▸ PROBLEM DETAILS:
Restate word for word, and only, the lines that extend from the line containing "359 340 410]" through the end of the records below.

BEGIN EXTRACTED ENTRIES

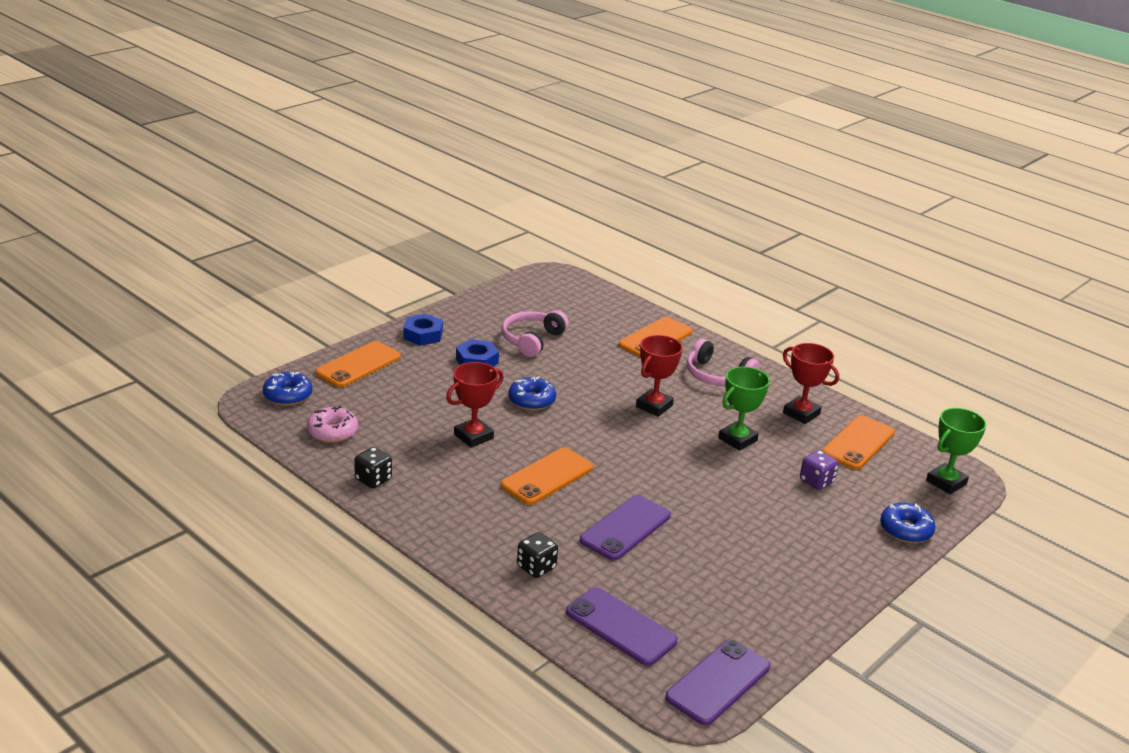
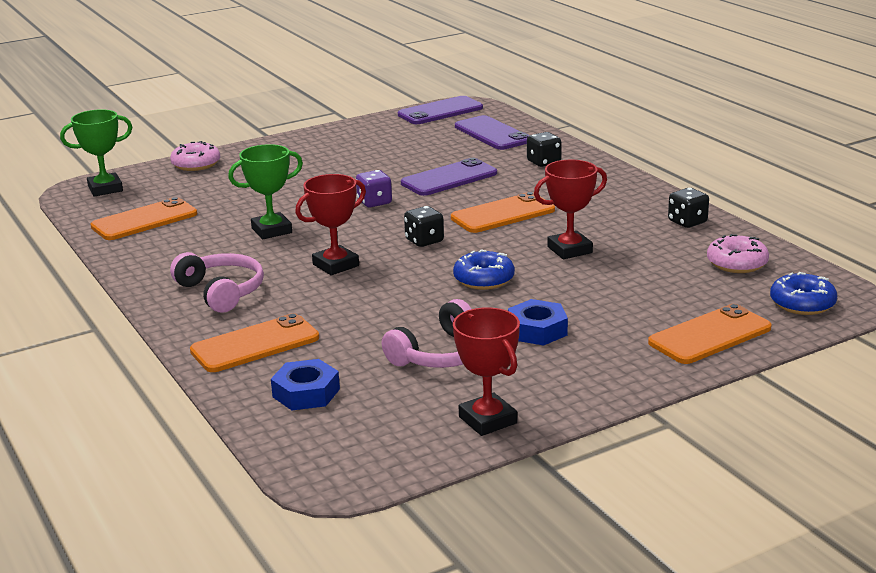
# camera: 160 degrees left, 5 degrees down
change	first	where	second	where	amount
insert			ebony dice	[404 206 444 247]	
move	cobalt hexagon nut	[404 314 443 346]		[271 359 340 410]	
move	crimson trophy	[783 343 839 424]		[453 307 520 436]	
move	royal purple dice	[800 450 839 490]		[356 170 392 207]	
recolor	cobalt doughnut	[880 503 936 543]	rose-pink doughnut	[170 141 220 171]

END EXTRACTED ENTRIES

▸ OUTPUT FOR THIS TASK:
move	cobalt hexagon nut	[404 314 443 346]		[271 359 340 410]	
move	crimson trophy	[783 343 839 424]		[453 307 520 436]	
move	royal purple dice	[800 450 839 490]		[356 170 392 207]	
recolor	cobalt doughnut	[880 503 936 543]	rose-pink doughnut	[170 141 220 171]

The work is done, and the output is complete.